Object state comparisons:
┄┄┄┄┄┄┄┄┄┄┄┄┄┄┄┄┄┄┄┄
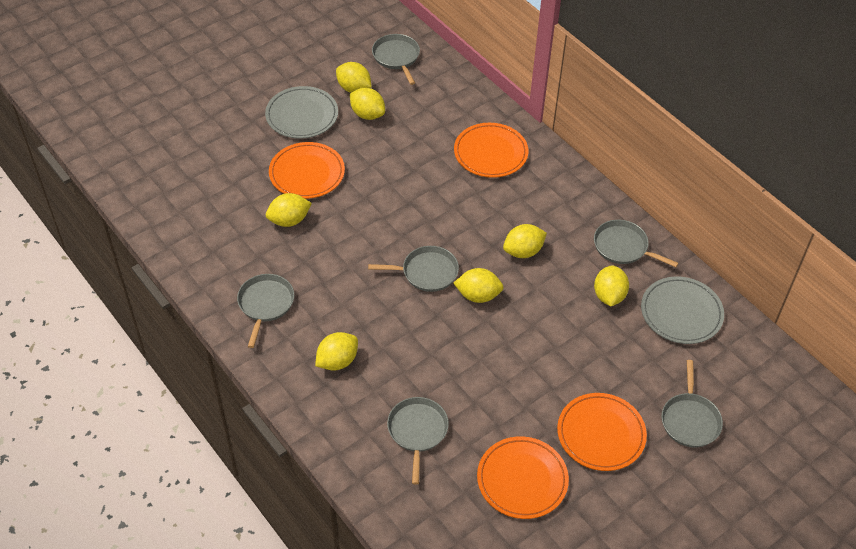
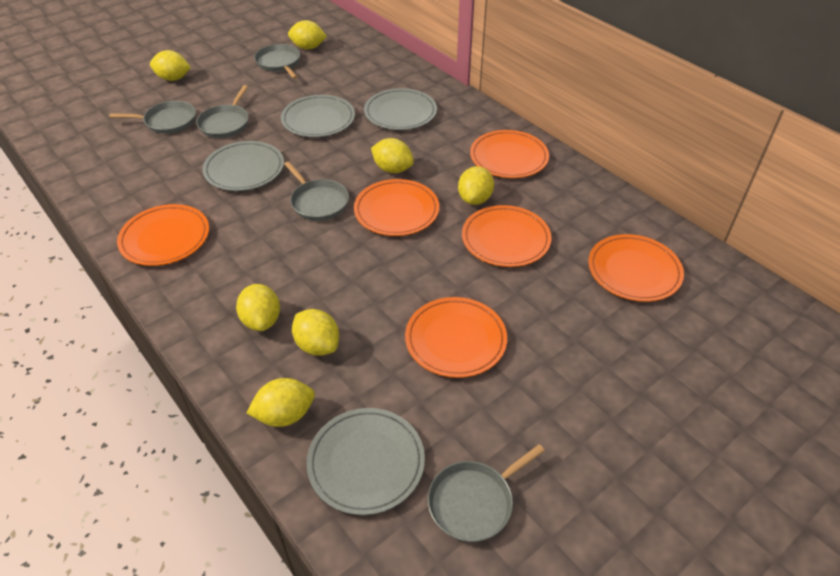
grey pan: 6 -> 5
grey plate: 2 -> 4
orange plate: 4 -> 6

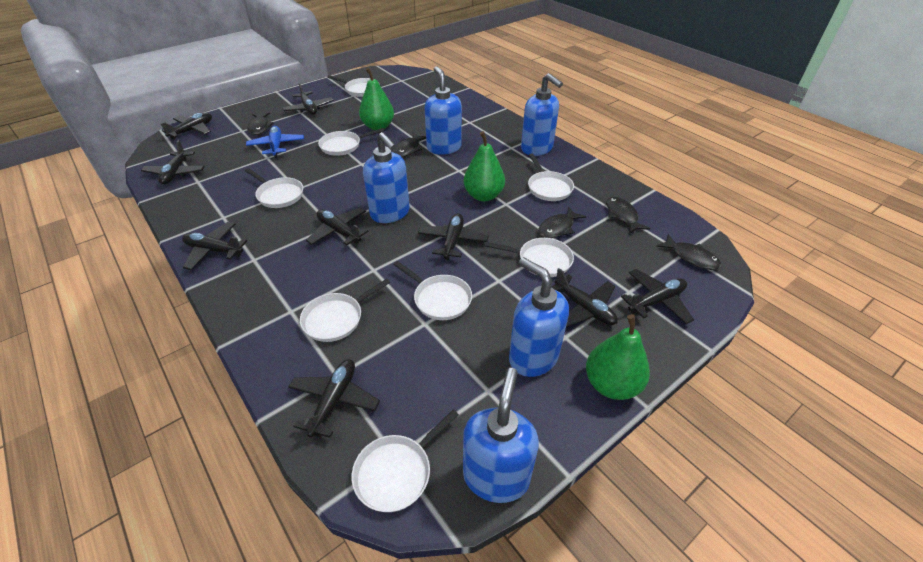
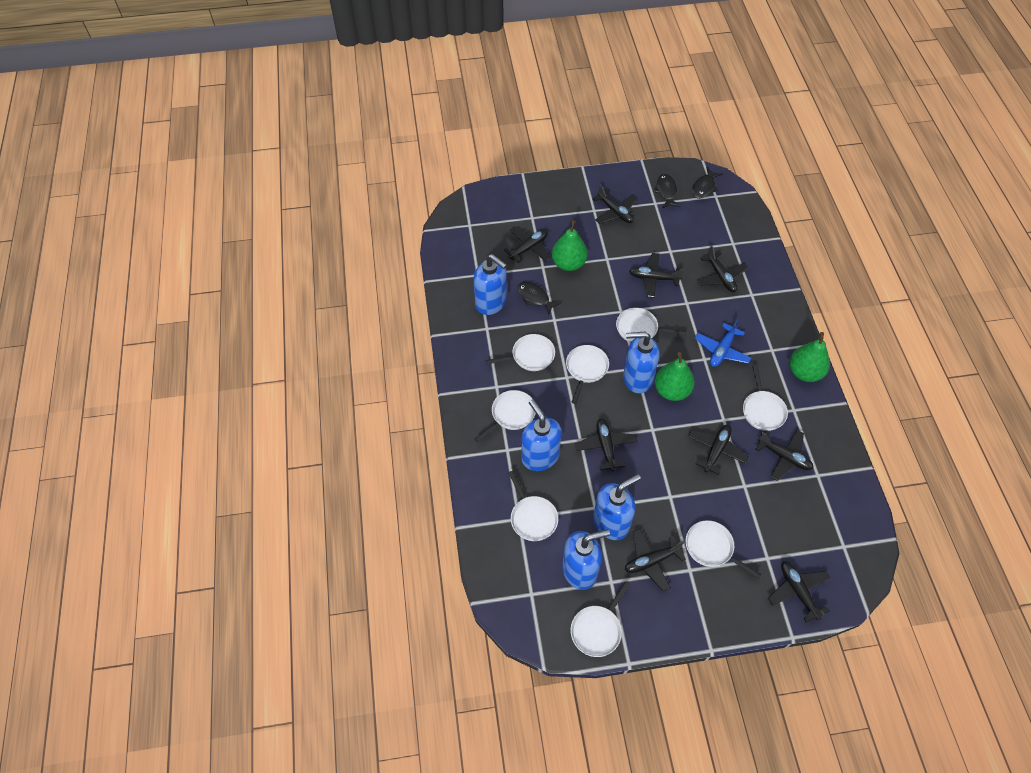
black fish: 5 -> 3

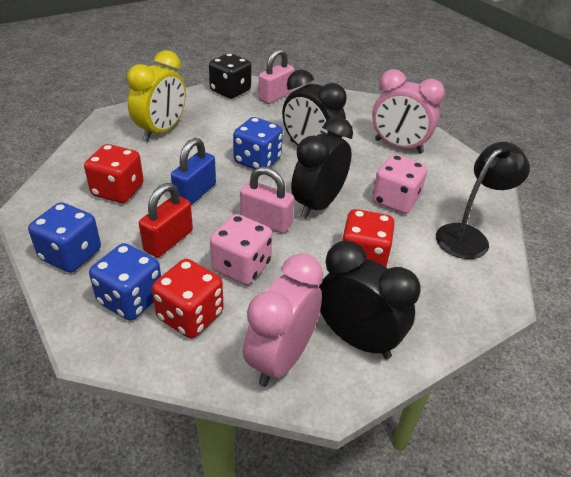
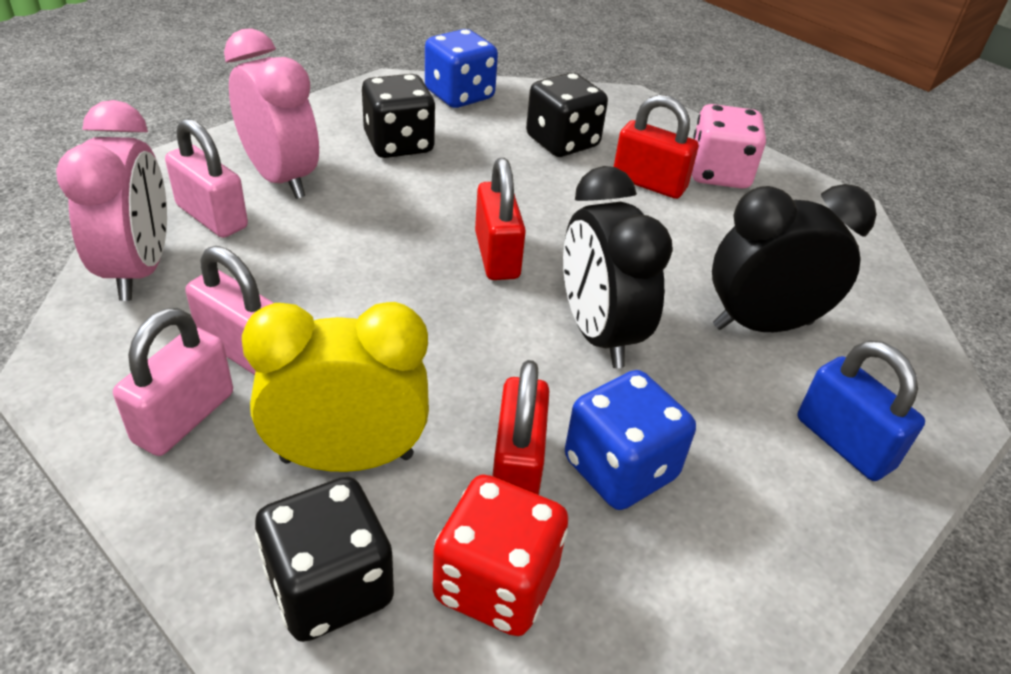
black clock: 3 -> 2
black dice: 1 -> 3
black lamp: 1 -> 0
blue dice: 3 -> 2
pink dice: 2 -> 1
pink padlock: 2 -> 3
red dice: 3 -> 1
red padlock: 1 -> 3

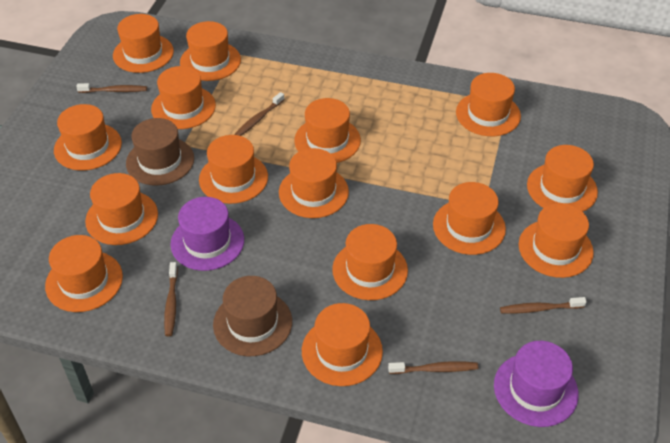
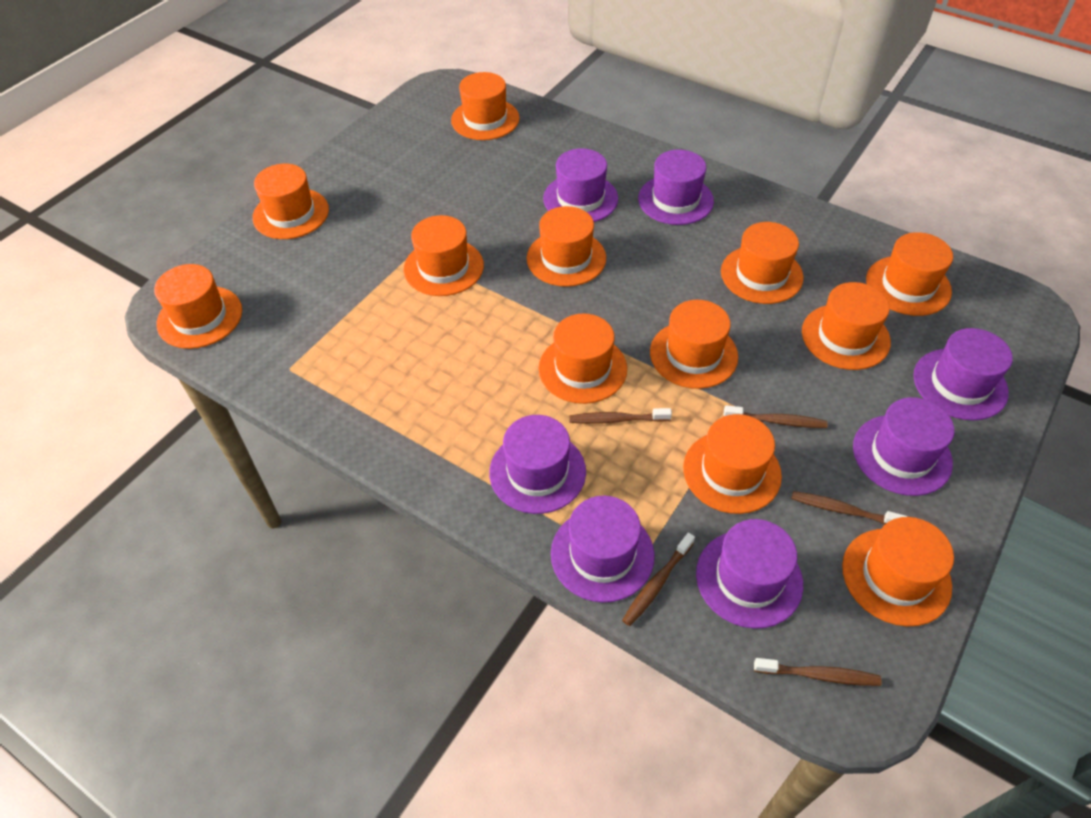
brown hat: 2 -> 0
orange hat: 15 -> 12
purple hat: 2 -> 7

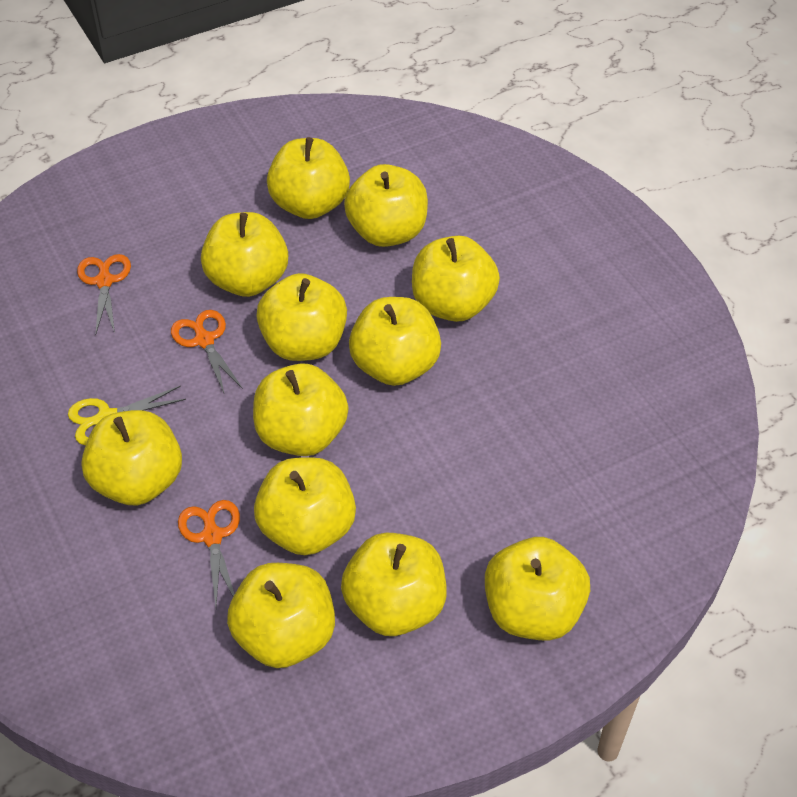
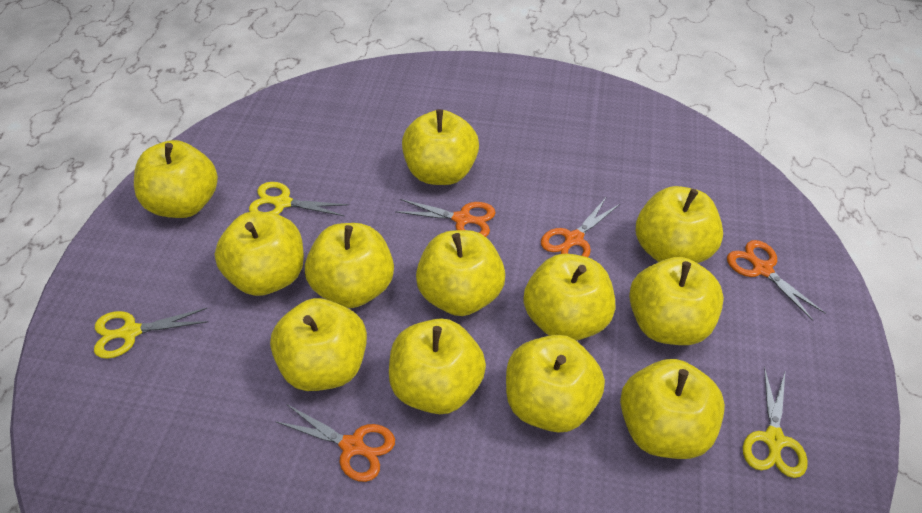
orange scissors: 3 -> 4
yellow scissors: 1 -> 3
┄┄┄┄┄┄┄┄┄┄┄┄┄┄┄┄┄┄┄┄
Problem statement: The expected output is every record above, copied exactly, without pictures.

Written response:
grey pan: 6 -> 5
grey plate: 2 -> 4
orange plate: 4 -> 6

black fish: 5 -> 3

black clock: 3 -> 2
black dice: 1 -> 3
black lamp: 1 -> 0
blue dice: 3 -> 2
pink dice: 2 -> 1
pink padlock: 2 -> 3
red dice: 3 -> 1
red padlock: 1 -> 3

brown hat: 2 -> 0
orange hat: 15 -> 12
purple hat: 2 -> 7

orange scissors: 3 -> 4
yellow scissors: 1 -> 3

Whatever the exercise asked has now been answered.